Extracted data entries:
*** Begin section ***
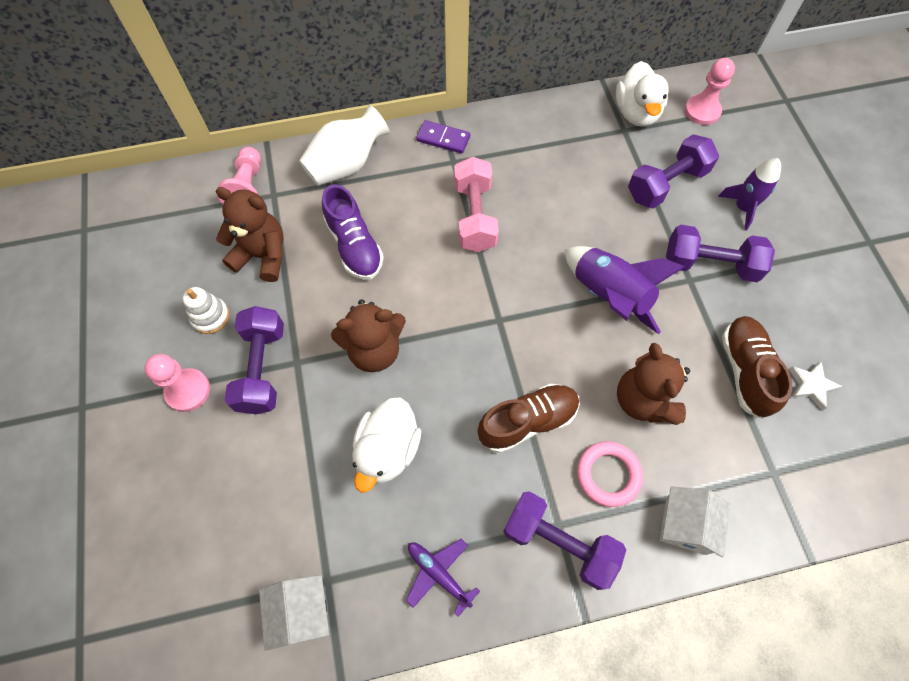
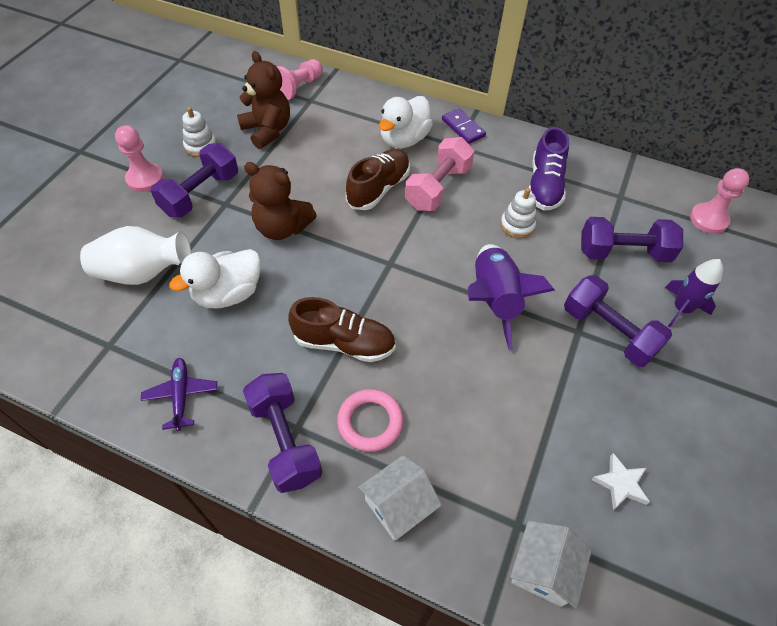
camera: 35 degrees right, 10 degrees down
white house [259,575,329,651] -> white house moved to [510,521,592,609]
white vase [299,105,390,186] -> white vase moved to [80,226,191,285]
purple shoe [322,184,384,280] -> purple shoe moved to [529,127,569,211]
white duck [616,61,669,127] -> white duck moved to [379,96,433,148]
brown teddy bear [617,343,690,425] -> none
brown shoe [722,316,792,419] -> brown shoe moved to [346,149,410,210]
none -> white stacking toy [500,188,536,238]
*** End section ***
Task instructions:
An exact copy of all the records is required, with the pictures omitted.

Result of the task:
camera: 35 degrees right, 10 degrees down
white house [259,575,329,651] -> white house moved to [510,521,592,609]
white vase [299,105,390,186] -> white vase moved to [80,226,191,285]
purple shoe [322,184,384,280] -> purple shoe moved to [529,127,569,211]
white duck [616,61,669,127] -> white duck moved to [379,96,433,148]
brown teddy bear [617,343,690,425] -> none
brown shoe [722,316,792,419] -> brown shoe moved to [346,149,410,210]
none -> white stacking toy [500,188,536,238]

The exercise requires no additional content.